Dataset entries:
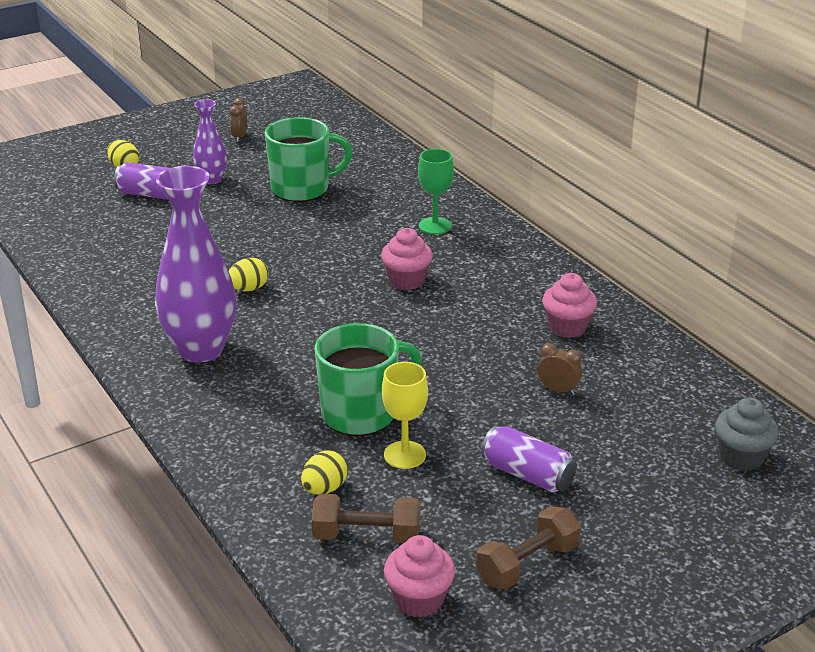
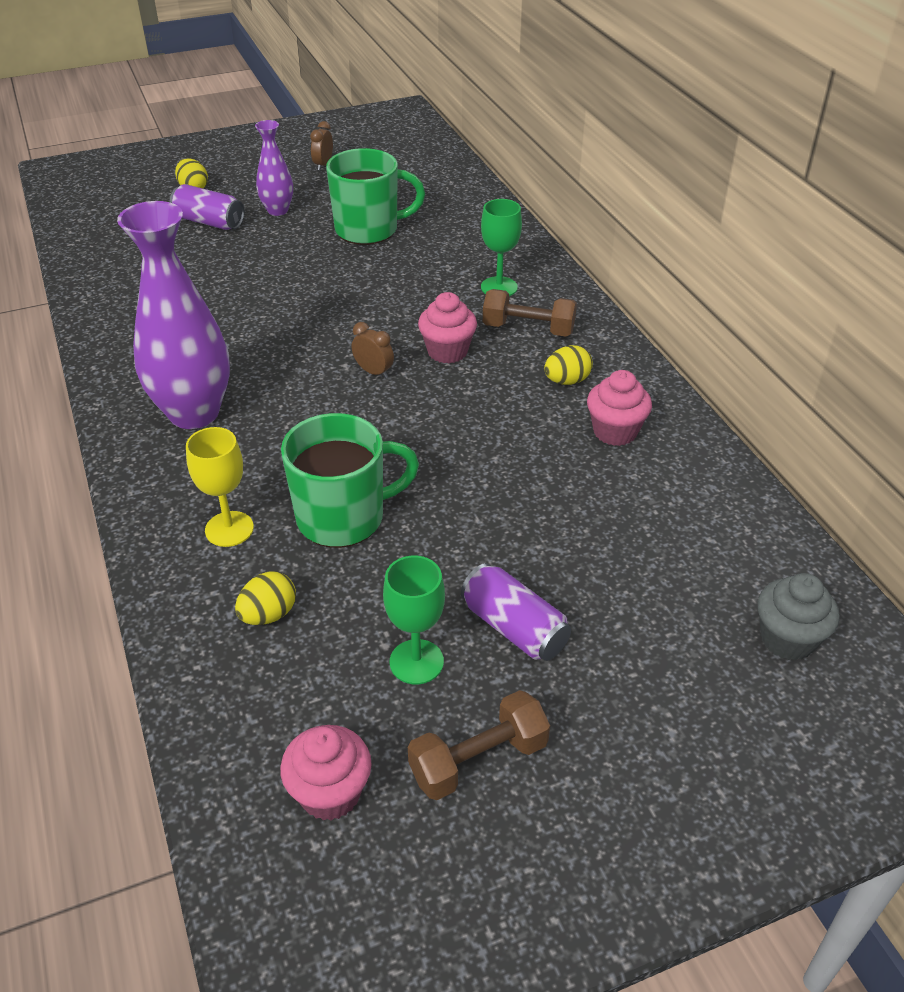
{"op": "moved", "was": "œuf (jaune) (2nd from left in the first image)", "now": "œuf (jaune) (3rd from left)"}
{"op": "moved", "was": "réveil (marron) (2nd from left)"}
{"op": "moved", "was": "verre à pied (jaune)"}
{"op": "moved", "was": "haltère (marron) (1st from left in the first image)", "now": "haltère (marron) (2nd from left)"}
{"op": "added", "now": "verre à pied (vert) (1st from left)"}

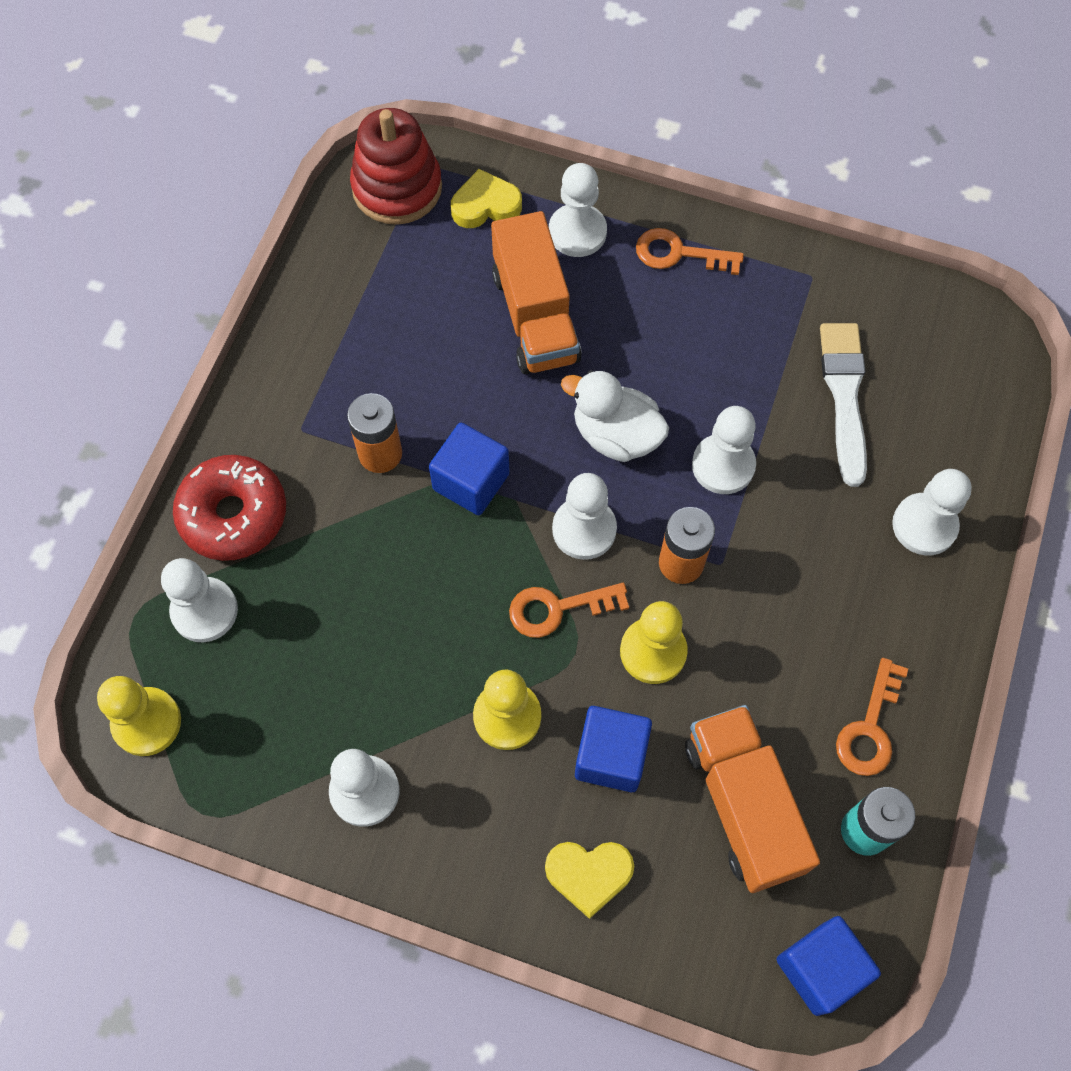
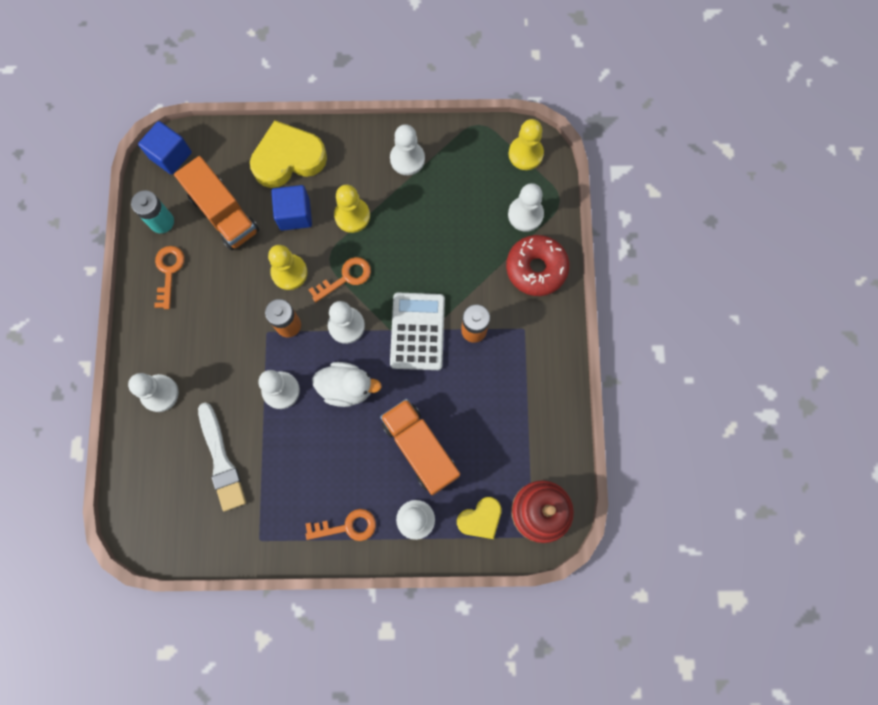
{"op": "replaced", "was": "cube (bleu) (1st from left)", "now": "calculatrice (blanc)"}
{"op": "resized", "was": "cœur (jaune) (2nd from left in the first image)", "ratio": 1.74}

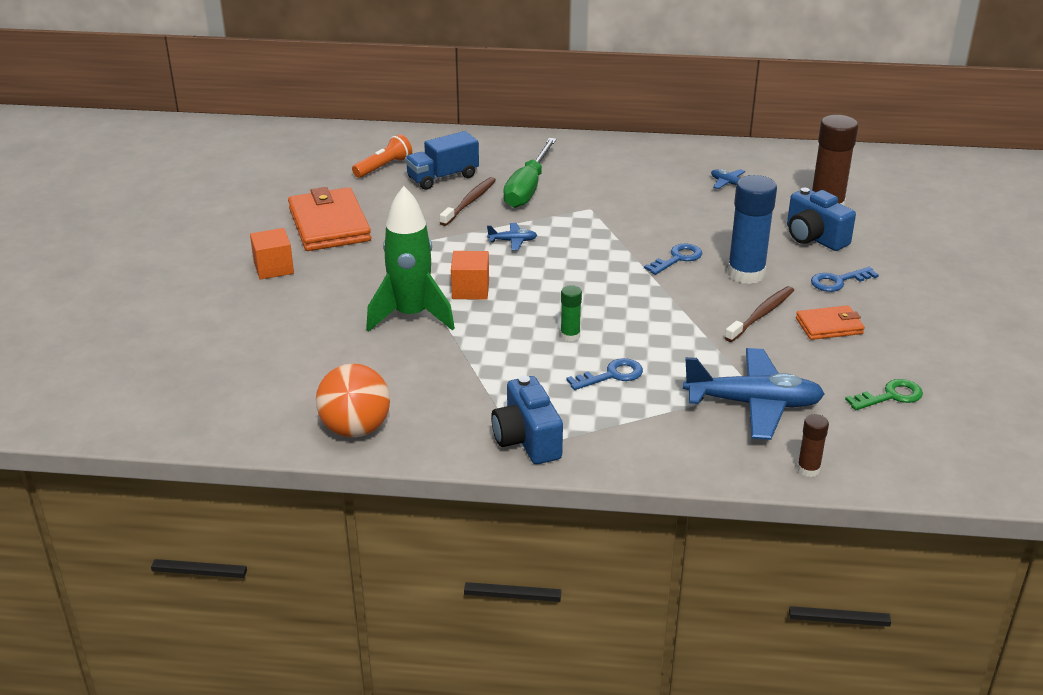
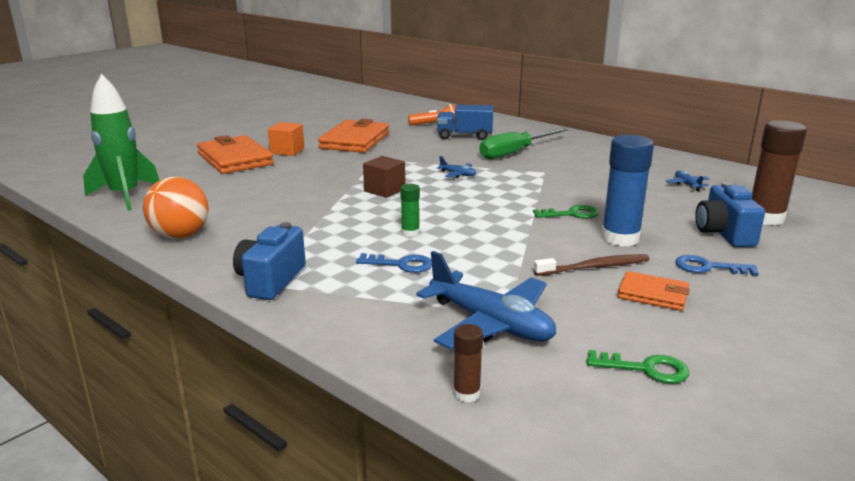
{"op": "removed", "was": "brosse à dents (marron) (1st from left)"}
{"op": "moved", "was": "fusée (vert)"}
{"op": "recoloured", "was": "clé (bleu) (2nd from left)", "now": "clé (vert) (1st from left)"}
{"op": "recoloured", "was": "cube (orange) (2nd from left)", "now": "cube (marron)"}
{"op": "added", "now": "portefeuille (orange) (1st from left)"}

_Prompt_
Leave out any pictures and return exactly the lines from the beginning of the data through the line with "(1st from left in", inclusive.

_Answer section_
{"op": "moved", "was": "œuf (jaune) (2nd from left in the first image)", "now": "œuf (jaune) (3rd from left)"}
{"op": "moved", "was": "réveil (marron) (2nd from left)"}
{"op": "moved", "was": "verre à pied (jaune)"}
{"op": "moved", "was": "haltère (marron) (1st from left in the first image)", "now": "haltère (marron) (2nd from left)"}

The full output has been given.